++++ Extracted information

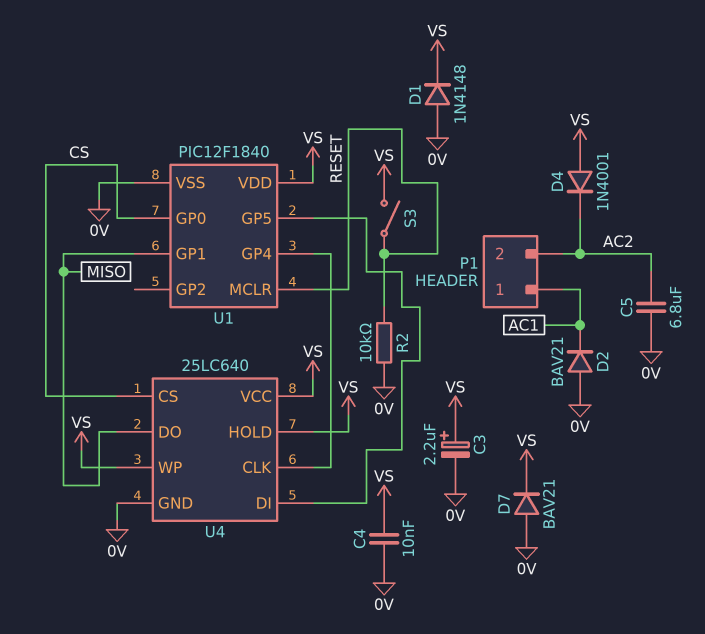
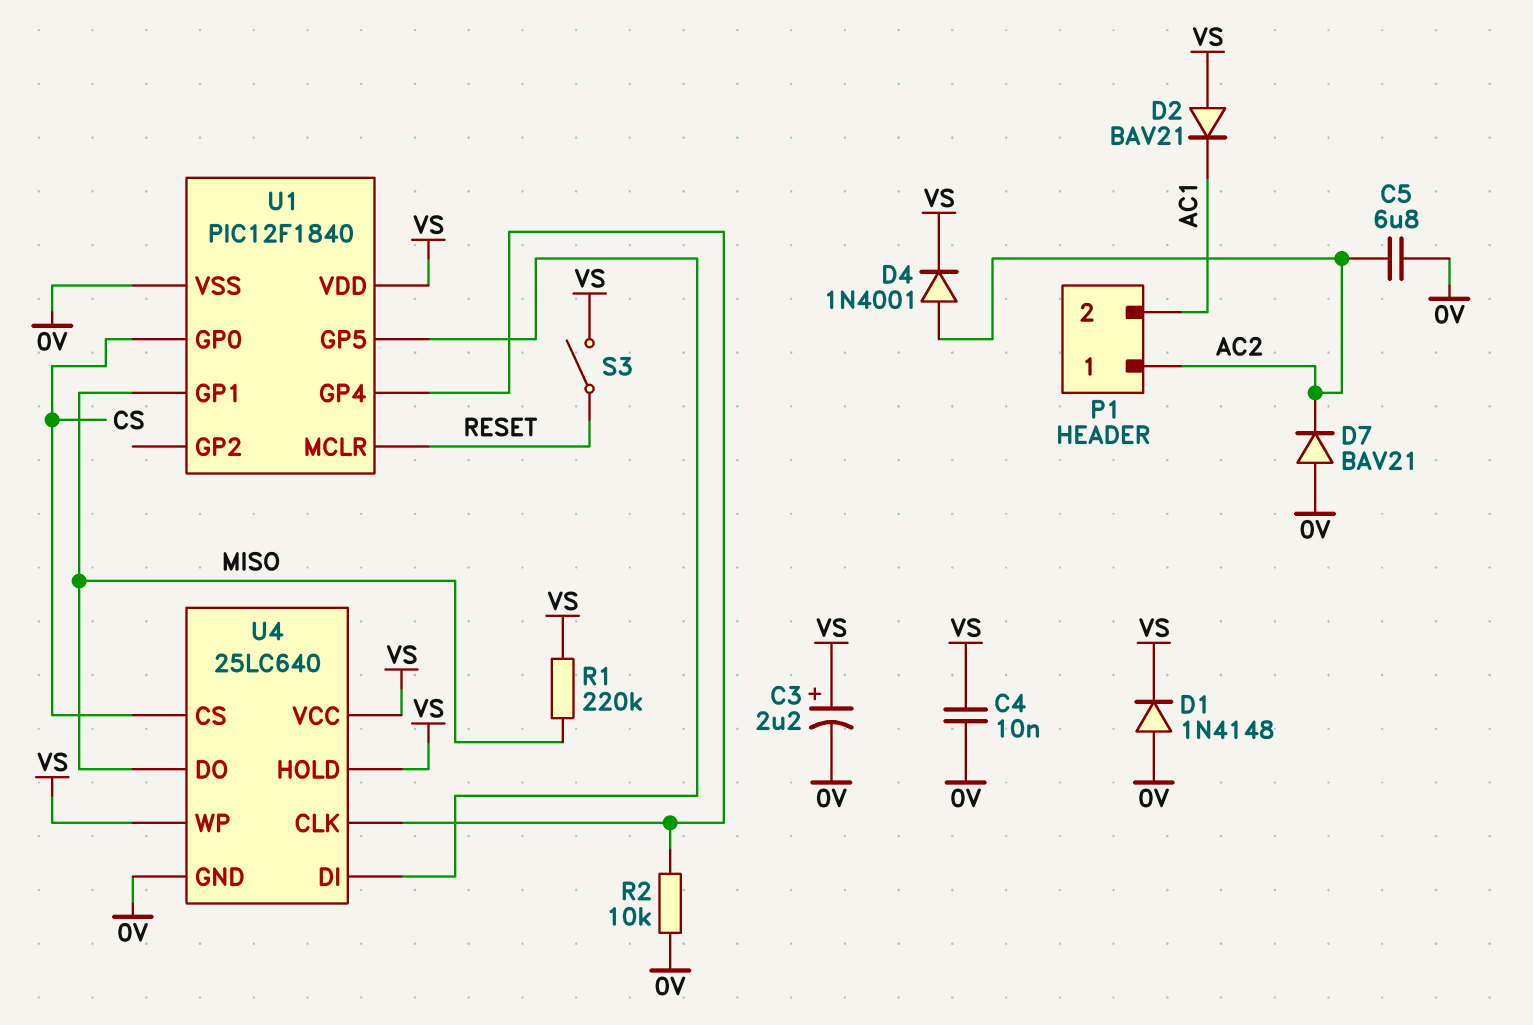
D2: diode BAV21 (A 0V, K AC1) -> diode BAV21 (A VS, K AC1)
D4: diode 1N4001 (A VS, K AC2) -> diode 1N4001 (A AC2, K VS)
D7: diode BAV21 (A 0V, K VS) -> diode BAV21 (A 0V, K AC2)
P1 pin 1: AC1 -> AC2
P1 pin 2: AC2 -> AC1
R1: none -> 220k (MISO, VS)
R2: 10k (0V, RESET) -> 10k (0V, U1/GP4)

++++++++

Exercise objective
Type the listing above out again exactly, and omit all pictures.

Output for this exercise
D2: diode BAV21 (A 0V, K AC1) -> diode BAV21 (A VS, K AC1)
D4: diode 1N4001 (A VS, K AC2) -> diode 1N4001 (A AC2, K VS)
D7: diode BAV21 (A 0V, K VS) -> diode BAV21 (A 0V, K AC2)
P1 pin 1: AC1 -> AC2
P1 pin 2: AC2 -> AC1
R1: none -> 220k (MISO, VS)
R2: 10k (0V, RESET) -> 10k (0V, U1/GP4)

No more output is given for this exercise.